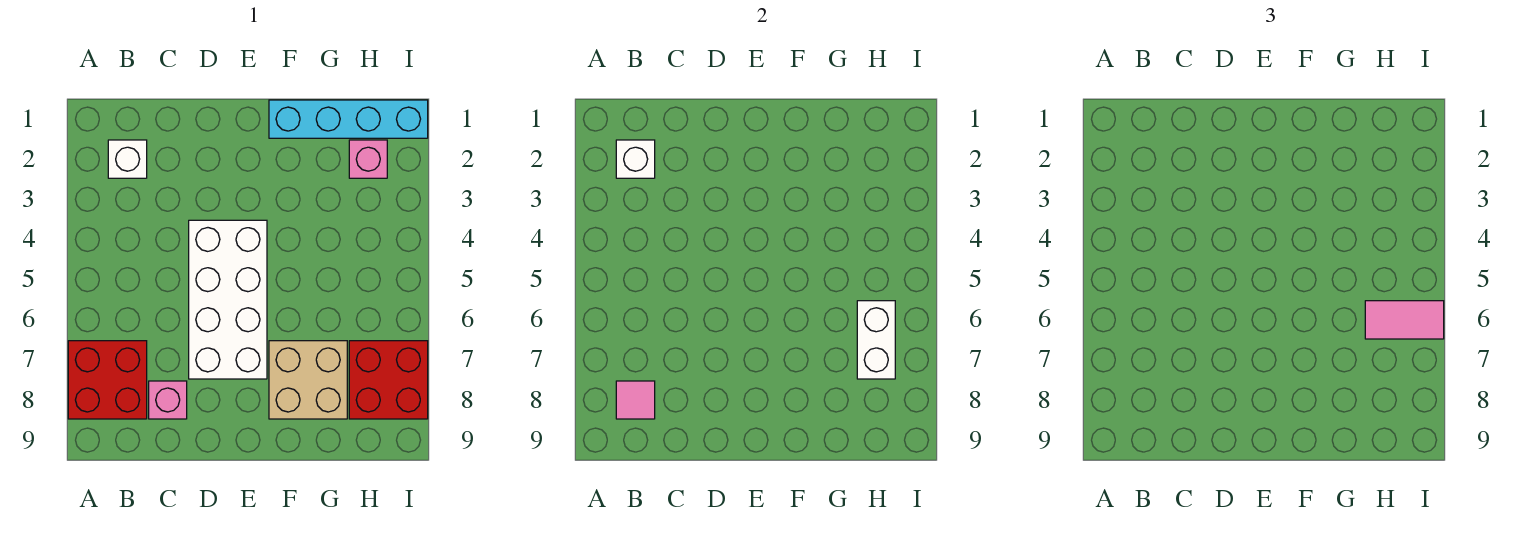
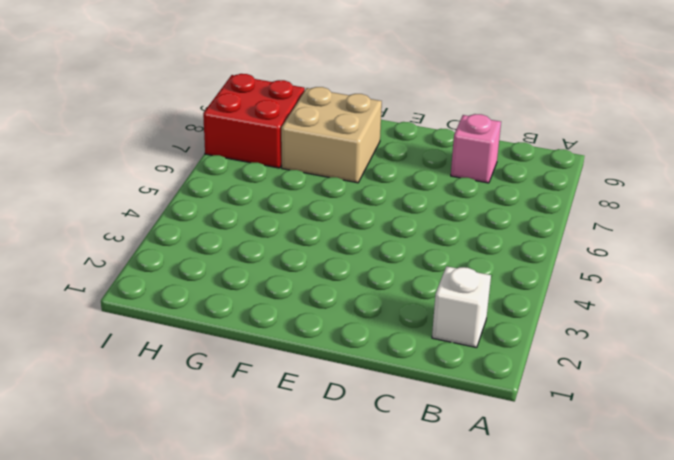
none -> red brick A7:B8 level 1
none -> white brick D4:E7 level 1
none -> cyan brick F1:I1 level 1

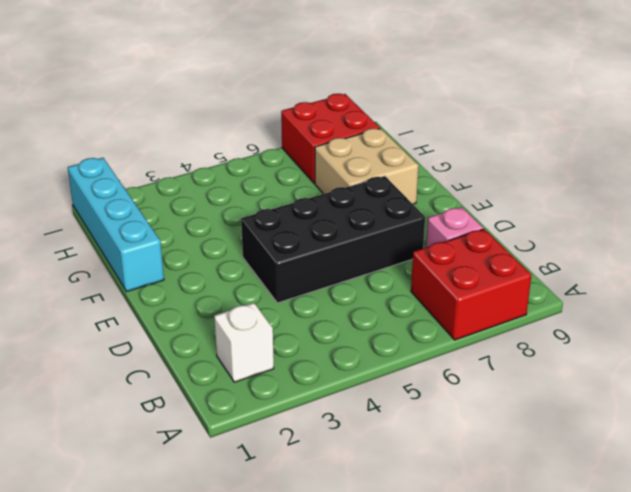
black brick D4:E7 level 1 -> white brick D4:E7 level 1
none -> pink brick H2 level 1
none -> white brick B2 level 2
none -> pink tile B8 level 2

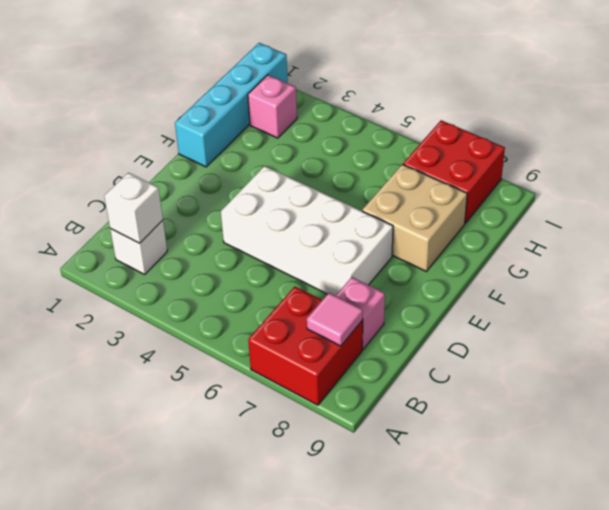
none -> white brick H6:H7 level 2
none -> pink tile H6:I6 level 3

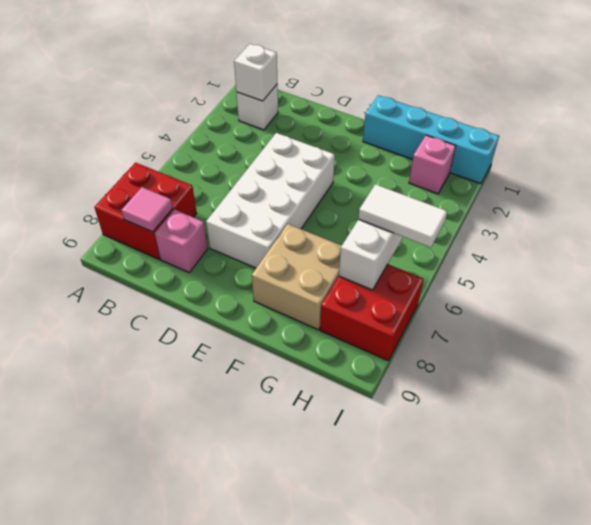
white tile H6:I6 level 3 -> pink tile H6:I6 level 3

* * *

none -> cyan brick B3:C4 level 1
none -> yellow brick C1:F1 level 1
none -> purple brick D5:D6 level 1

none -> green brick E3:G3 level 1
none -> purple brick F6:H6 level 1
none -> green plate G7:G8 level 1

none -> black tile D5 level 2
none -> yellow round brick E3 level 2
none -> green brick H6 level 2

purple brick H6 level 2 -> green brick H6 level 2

EXERCISE REQUIREMENTS -> With the pictures removed from your copy, retype the lines above from the one that contains "none -> red brick A7:B8 level 1" through the one that contains "white tile H6:I6", exactly.

EXERCISE ANSWER ->
none -> red brick A7:B8 level 1
none -> white brick D4:E7 level 1
none -> cyan brick F1:I1 level 1

black brick D4:E7 level 1 -> white brick D4:E7 level 1
none -> pink brick H2 level 1
none -> white brick B2 level 2
none -> pink tile B8 level 2

none -> white brick H6:H7 level 2
none -> pink tile H6:I6 level 3

white tile H6:I6 level 3 -> pink tile H6:I6 level 3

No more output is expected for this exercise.